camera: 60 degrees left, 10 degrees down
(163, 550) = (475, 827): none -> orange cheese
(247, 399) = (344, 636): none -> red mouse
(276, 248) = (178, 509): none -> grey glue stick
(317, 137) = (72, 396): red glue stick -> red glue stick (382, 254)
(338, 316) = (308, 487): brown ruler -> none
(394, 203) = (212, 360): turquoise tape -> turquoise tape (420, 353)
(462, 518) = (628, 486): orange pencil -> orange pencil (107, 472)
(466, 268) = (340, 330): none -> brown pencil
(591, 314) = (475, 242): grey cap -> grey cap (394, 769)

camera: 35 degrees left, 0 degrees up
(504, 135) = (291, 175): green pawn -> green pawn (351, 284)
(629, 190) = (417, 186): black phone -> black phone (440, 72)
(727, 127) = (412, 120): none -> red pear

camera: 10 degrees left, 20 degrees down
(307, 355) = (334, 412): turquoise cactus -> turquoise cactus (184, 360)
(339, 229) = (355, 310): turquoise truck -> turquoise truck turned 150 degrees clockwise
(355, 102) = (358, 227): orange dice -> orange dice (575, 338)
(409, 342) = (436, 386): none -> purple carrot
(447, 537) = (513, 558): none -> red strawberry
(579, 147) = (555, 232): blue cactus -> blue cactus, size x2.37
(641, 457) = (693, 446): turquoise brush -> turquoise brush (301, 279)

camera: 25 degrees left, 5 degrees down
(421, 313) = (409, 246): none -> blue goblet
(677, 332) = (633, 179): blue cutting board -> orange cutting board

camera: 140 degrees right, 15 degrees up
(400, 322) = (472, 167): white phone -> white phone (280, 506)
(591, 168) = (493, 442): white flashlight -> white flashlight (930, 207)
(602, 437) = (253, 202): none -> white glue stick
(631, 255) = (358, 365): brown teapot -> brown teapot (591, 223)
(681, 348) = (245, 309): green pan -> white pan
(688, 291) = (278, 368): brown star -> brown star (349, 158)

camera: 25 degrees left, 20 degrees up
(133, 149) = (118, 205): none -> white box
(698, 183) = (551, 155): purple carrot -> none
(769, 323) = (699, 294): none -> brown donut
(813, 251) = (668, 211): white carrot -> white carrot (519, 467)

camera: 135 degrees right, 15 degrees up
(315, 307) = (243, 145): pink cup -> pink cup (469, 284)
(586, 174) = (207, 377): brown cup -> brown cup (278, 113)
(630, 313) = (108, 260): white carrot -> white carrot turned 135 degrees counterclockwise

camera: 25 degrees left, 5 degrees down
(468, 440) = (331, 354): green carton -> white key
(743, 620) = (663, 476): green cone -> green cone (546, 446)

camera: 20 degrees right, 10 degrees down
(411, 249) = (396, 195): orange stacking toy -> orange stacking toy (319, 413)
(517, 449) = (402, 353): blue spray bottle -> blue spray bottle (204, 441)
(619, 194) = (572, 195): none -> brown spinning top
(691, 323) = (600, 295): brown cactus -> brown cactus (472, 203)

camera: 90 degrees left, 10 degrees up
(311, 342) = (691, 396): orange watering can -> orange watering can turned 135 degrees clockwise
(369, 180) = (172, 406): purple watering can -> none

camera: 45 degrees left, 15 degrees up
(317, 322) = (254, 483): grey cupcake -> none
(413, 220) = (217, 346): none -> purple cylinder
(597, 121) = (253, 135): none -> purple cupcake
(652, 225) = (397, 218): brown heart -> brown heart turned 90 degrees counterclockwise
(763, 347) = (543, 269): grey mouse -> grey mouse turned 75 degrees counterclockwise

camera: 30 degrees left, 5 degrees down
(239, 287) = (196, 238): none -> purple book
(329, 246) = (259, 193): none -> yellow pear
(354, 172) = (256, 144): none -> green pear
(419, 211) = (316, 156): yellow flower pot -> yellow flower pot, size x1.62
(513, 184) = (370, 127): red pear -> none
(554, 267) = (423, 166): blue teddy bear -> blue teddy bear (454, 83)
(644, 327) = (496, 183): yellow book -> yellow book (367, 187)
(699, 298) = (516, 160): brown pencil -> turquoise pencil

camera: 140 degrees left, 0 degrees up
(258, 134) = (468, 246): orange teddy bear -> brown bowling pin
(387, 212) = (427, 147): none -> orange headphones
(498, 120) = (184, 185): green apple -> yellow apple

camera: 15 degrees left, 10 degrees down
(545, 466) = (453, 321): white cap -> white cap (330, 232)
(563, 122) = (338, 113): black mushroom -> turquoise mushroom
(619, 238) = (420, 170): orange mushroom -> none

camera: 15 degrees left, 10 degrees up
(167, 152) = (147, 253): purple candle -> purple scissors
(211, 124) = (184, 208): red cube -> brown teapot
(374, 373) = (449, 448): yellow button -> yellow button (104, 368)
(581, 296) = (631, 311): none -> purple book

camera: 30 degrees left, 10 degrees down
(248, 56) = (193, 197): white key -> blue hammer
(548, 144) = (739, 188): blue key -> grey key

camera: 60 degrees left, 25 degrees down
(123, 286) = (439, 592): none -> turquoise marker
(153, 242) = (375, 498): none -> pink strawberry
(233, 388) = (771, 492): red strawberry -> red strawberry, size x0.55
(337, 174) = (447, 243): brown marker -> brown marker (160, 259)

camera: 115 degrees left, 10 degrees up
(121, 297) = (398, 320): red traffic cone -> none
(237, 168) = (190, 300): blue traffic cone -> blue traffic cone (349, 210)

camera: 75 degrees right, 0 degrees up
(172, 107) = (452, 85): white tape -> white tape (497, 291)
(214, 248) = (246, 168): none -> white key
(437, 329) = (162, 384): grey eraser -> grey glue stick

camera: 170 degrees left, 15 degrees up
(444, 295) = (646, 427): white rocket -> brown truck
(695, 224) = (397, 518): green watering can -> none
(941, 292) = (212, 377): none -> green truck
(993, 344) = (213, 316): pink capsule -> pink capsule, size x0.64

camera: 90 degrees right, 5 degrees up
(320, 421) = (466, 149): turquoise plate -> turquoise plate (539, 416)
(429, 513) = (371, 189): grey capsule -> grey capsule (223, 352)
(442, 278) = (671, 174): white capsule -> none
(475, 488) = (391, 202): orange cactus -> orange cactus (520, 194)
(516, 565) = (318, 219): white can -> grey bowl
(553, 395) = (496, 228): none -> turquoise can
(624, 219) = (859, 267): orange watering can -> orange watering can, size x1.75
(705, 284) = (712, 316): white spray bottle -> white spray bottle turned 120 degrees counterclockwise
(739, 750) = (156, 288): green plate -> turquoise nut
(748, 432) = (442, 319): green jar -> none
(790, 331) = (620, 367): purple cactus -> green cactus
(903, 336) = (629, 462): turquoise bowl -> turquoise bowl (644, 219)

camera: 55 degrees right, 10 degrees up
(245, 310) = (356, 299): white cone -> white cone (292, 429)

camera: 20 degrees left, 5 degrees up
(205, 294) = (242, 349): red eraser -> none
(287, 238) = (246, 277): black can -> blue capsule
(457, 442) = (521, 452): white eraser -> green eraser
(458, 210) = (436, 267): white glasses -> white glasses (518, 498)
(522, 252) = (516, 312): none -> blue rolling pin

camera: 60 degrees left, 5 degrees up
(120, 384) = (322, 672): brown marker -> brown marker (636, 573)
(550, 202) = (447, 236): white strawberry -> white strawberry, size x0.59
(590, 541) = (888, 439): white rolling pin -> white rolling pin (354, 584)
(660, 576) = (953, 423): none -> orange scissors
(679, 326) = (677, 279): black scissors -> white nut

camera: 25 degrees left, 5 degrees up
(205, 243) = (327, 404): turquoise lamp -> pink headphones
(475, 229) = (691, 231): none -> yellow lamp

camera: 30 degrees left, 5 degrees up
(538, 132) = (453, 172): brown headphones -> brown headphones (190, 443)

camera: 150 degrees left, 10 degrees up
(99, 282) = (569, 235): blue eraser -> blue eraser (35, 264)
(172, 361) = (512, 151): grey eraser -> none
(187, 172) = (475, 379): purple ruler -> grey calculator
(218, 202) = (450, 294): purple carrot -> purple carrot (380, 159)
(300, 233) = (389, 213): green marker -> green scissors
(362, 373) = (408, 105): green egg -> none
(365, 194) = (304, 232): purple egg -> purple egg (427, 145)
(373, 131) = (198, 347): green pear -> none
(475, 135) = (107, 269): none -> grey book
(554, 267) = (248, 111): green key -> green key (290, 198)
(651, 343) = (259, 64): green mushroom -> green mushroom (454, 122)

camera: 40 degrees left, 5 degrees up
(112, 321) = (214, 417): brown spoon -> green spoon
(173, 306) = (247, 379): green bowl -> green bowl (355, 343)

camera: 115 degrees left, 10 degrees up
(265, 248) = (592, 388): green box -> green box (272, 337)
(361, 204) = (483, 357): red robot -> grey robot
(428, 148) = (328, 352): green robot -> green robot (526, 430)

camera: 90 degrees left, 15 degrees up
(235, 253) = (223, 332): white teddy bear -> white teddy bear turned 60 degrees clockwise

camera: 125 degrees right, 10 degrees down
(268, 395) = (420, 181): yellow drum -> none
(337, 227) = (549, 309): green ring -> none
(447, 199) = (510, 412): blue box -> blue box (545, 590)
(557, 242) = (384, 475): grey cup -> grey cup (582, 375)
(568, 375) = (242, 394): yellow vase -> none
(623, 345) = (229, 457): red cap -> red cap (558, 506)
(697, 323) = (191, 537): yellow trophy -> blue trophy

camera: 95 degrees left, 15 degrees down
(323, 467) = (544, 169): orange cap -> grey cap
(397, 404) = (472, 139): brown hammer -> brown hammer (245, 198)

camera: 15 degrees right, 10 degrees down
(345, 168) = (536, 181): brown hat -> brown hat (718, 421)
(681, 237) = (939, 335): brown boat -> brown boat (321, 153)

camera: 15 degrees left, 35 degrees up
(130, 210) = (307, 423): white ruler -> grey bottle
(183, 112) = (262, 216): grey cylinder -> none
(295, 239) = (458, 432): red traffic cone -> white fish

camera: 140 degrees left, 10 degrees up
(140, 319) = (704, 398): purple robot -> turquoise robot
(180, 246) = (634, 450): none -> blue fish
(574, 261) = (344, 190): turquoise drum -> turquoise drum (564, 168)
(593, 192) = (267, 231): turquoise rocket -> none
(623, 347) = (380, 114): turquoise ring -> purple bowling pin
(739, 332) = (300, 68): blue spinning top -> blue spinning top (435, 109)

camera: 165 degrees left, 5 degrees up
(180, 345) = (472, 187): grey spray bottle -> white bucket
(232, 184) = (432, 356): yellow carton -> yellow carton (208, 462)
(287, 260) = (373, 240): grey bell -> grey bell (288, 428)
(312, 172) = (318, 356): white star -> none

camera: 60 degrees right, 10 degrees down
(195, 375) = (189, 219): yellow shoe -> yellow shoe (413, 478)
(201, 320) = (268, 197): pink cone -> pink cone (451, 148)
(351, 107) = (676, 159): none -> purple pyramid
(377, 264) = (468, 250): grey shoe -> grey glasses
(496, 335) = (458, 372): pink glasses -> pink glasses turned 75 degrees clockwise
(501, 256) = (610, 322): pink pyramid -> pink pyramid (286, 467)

---------------

- _Brief_
Your answer must be a single number, the count of lines in the data that hold the string "headphones".

- _Expected answer_
3